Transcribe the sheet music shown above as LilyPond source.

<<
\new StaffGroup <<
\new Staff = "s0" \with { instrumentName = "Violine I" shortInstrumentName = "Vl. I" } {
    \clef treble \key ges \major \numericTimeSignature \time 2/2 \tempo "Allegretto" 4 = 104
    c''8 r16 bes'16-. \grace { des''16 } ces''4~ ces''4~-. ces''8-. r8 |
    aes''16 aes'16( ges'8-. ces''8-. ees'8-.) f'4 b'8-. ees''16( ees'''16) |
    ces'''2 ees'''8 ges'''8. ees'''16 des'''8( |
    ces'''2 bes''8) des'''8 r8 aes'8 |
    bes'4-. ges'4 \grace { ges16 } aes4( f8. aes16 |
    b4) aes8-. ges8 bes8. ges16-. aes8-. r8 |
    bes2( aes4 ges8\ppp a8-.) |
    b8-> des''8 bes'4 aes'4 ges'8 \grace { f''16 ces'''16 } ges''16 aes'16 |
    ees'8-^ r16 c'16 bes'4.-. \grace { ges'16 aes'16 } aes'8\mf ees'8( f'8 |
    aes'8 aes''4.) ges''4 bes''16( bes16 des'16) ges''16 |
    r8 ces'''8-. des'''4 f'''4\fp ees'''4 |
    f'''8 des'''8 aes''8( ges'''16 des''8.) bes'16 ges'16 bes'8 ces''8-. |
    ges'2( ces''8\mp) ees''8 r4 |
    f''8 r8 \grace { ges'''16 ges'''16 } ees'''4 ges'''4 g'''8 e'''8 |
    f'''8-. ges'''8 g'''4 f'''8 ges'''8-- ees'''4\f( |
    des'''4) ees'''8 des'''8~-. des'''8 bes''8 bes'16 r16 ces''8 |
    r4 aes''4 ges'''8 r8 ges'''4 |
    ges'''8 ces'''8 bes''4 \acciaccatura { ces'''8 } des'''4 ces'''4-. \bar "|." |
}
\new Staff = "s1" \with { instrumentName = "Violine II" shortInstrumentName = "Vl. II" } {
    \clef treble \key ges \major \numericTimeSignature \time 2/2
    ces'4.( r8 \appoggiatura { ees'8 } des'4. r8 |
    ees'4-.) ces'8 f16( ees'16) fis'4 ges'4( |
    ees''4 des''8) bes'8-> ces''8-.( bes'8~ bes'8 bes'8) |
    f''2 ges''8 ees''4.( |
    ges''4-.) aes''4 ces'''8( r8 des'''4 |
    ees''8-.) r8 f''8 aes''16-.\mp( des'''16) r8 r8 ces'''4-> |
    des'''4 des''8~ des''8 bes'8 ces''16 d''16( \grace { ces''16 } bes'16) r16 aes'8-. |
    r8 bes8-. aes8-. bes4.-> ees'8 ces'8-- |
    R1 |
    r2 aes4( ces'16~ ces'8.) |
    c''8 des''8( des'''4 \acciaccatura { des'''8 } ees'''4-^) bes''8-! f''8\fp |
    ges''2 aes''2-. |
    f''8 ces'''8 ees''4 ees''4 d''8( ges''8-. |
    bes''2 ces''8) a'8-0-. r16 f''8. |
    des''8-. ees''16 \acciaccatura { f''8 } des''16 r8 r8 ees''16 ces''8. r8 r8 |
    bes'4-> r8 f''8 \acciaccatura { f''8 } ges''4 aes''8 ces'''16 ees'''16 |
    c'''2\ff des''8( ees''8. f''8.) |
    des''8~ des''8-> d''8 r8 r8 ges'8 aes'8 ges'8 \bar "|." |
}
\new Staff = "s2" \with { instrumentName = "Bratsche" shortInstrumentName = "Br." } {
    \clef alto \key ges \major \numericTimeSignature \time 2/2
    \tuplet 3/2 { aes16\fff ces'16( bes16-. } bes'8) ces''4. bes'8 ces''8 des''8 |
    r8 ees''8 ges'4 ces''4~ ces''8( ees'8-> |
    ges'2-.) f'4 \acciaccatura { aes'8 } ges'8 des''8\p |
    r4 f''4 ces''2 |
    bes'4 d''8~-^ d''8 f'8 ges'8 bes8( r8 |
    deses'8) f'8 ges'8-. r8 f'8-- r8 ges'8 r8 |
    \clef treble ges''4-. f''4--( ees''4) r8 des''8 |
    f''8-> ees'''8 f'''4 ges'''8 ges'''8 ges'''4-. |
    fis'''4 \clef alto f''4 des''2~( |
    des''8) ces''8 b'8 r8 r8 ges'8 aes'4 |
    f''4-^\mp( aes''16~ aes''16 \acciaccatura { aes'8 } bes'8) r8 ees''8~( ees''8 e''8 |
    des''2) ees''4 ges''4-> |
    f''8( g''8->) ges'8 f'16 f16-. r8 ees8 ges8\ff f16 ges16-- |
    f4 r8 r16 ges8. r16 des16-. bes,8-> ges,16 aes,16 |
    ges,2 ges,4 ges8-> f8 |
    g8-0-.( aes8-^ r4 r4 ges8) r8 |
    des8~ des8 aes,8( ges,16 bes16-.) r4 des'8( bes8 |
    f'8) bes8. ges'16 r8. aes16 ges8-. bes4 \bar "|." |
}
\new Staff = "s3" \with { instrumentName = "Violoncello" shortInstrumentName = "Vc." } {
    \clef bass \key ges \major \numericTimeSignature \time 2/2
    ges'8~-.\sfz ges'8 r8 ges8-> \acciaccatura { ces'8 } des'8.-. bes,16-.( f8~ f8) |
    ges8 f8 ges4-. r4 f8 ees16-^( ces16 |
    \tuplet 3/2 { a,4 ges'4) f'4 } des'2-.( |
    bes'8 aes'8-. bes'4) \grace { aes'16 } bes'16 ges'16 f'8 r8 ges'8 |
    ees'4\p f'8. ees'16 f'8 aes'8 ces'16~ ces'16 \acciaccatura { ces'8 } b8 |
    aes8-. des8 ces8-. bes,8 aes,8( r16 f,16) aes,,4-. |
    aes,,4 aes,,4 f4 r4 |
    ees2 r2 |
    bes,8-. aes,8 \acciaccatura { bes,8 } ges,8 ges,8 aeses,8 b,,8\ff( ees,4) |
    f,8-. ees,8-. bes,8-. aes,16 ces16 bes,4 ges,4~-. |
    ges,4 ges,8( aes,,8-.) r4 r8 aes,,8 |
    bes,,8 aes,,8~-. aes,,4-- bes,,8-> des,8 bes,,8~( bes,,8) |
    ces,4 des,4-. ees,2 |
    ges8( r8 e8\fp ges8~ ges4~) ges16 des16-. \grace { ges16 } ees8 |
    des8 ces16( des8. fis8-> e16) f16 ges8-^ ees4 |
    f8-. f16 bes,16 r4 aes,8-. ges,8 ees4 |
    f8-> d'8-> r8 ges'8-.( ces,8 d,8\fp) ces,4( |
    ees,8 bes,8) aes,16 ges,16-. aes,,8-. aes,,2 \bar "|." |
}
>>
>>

....................

## TASK DESCRIPTION
List every line in the rows above that contains the word "time".

## RESULT FOR THIS TASK
    \clef treble \key ges \major \numericTimeSignature \time 2/2 \tempo "Allegretto" 4 = 104
    \clef treble \key ges \major \numericTimeSignature \time 2/2
    \clef alto \key ges \major \numericTimeSignature \time 2/2
    \clef bass \key ges \major \numericTimeSignature \time 2/2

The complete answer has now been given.